**Extracted entries**
....
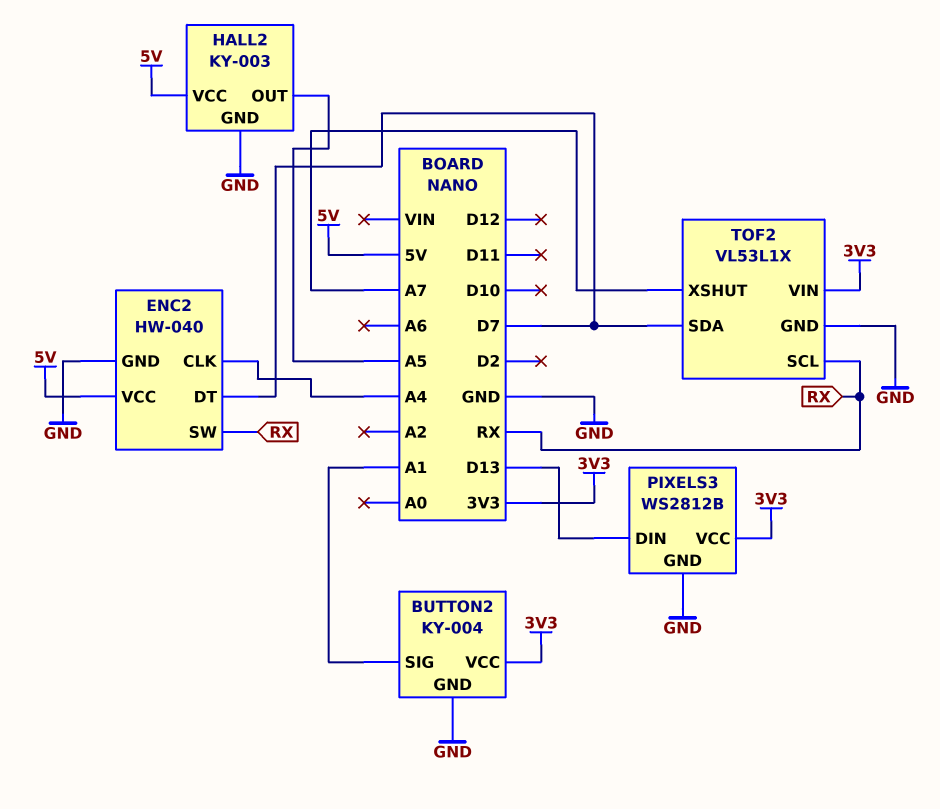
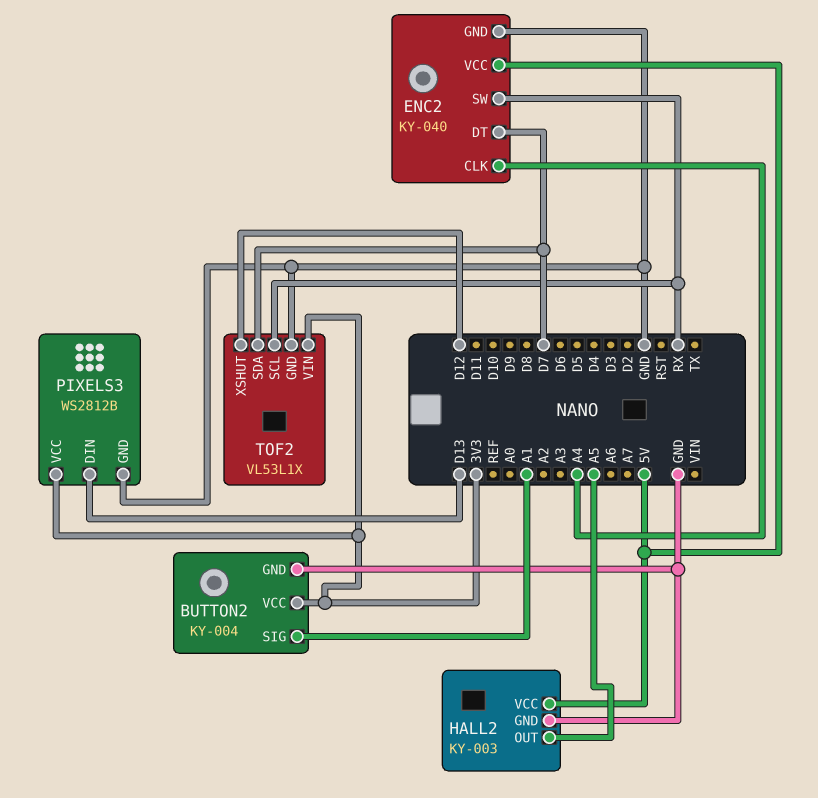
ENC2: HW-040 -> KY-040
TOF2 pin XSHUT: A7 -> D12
....
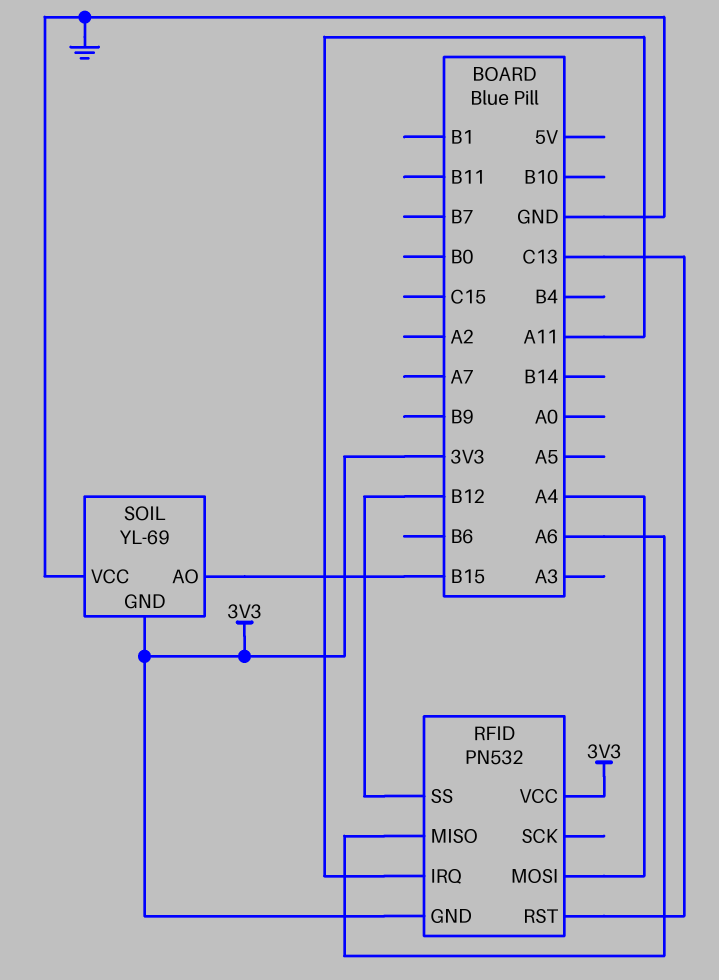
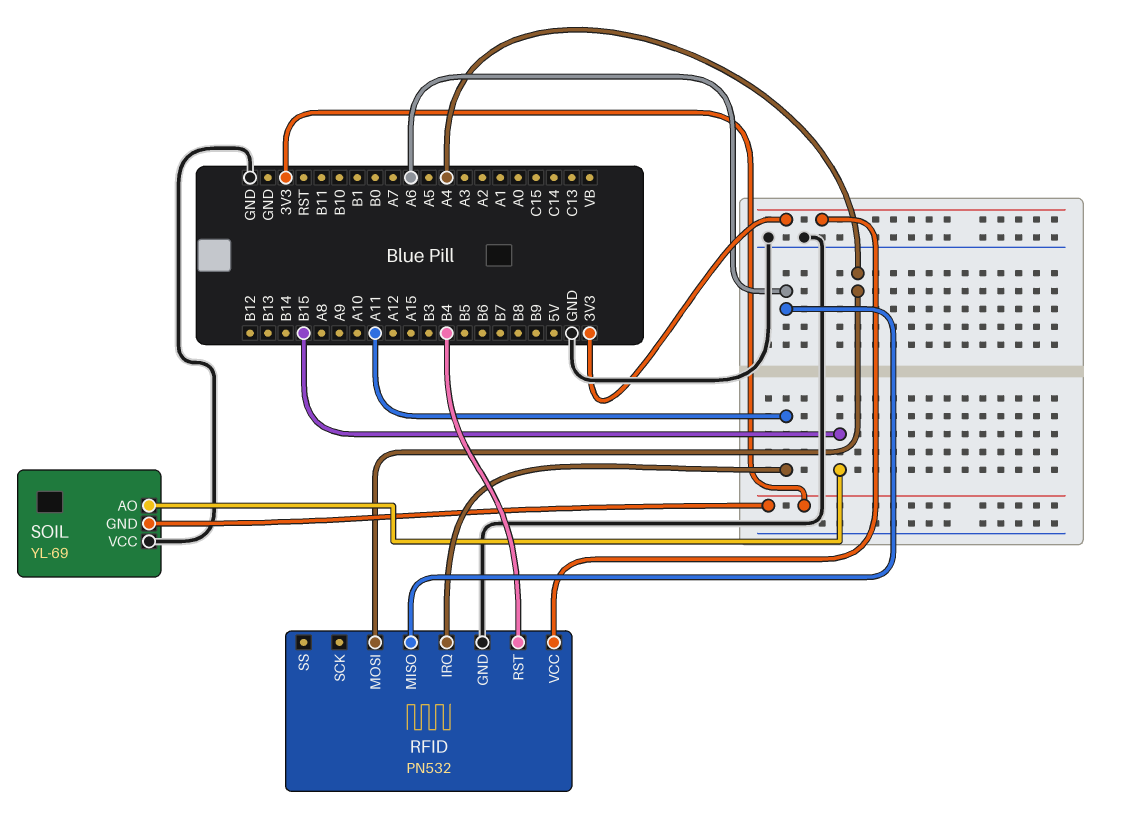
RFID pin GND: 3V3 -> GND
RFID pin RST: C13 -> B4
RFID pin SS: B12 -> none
....
**Your task**
The number alone, please: how many lines in the data contain the string "RFID"?

**Result**
3